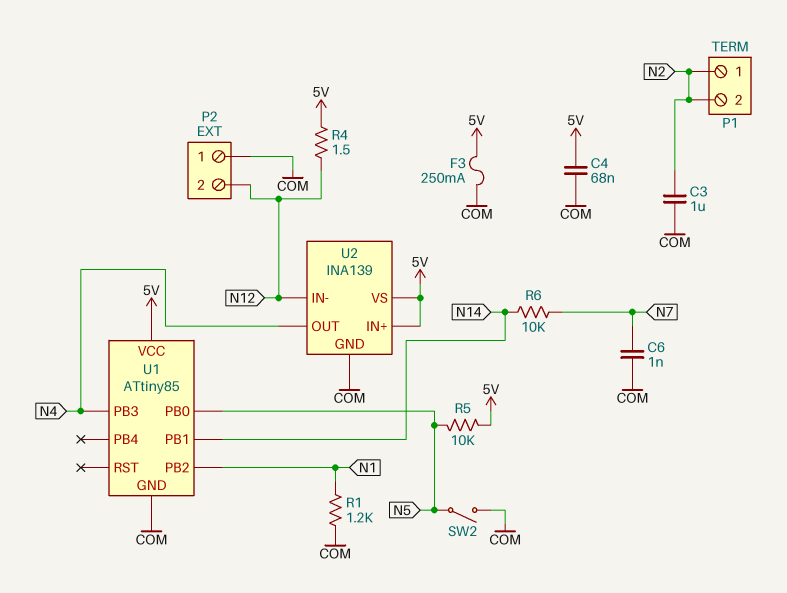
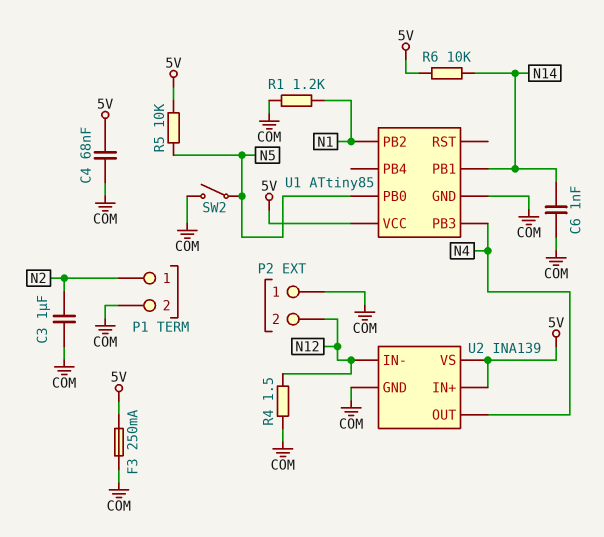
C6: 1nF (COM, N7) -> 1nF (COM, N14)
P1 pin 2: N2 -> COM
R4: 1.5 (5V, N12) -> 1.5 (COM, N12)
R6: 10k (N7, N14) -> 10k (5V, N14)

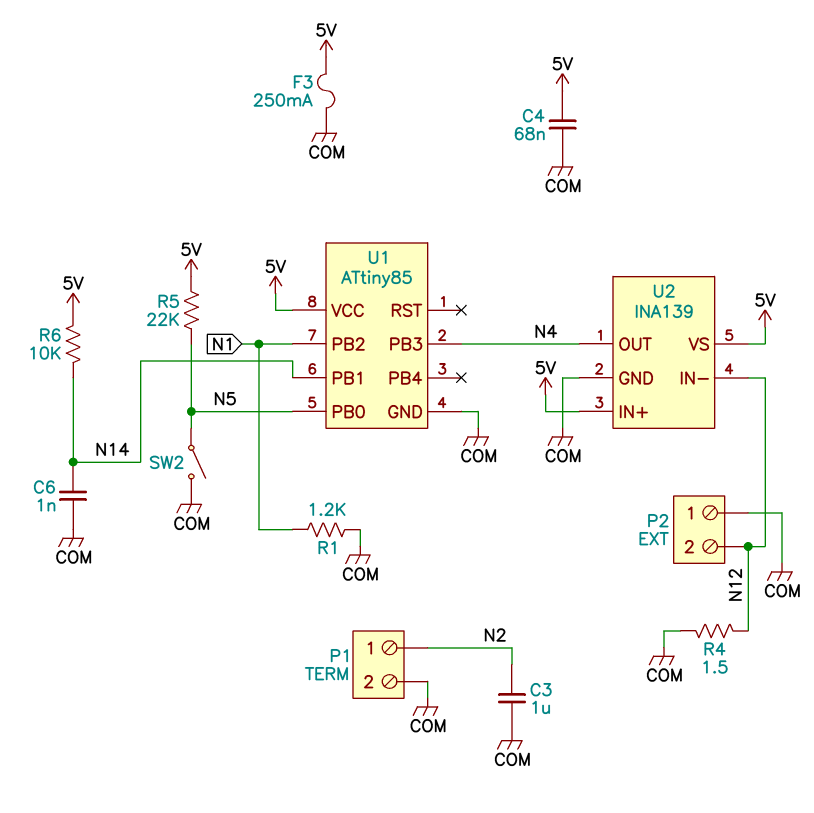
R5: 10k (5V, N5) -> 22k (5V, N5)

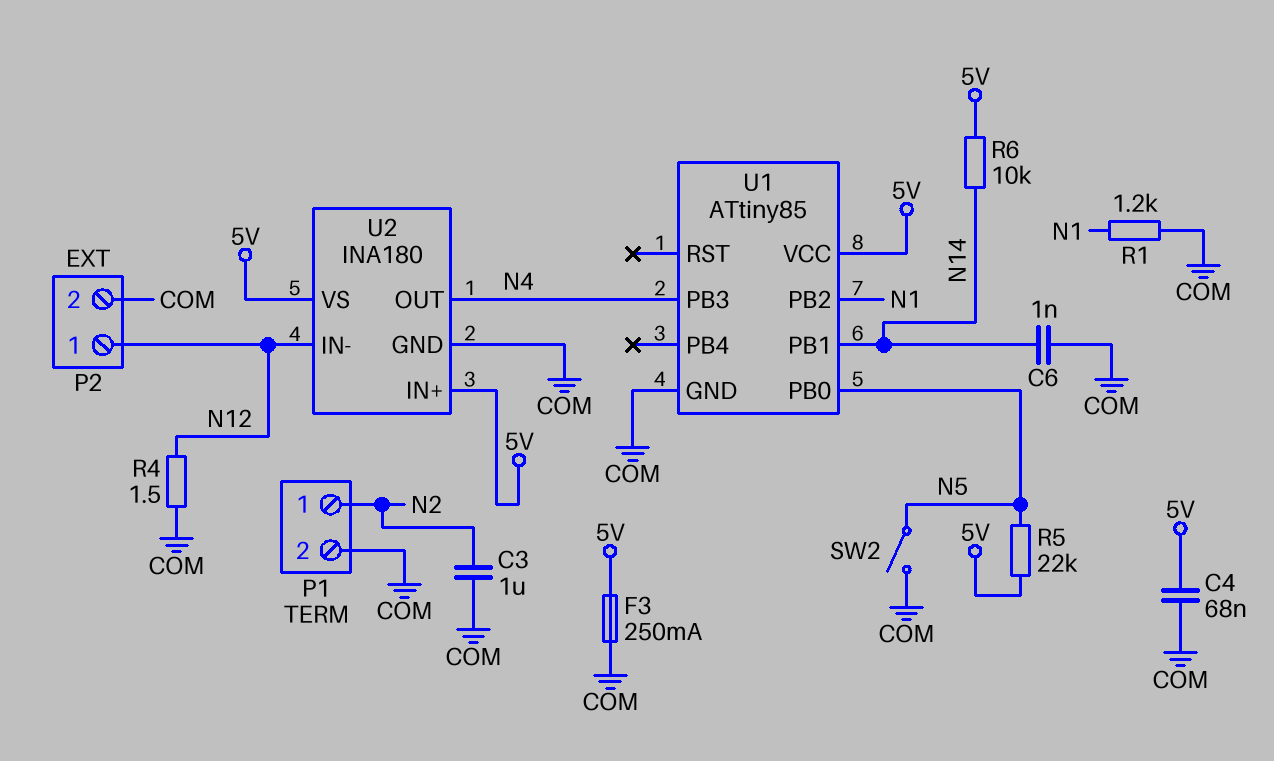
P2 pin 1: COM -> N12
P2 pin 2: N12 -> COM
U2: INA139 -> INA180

+ + + + + + +

These lines alone form the answer: the one containing "P1 pin 2: N2 -> COM" and every line after it through the end of the material, exactly as written, pictures left out.

P1 pin 2: N2 -> COM
R4: 1.5 (5V, N12) -> 1.5 (COM, N12)
R6: 10k (N7, N14) -> 10k (5V, N14)

R5: 10k (5V, N5) -> 22k (5V, N5)

P2 pin 1: COM -> N12
P2 pin 2: N12 -> COM
U2: INA139 -> INA180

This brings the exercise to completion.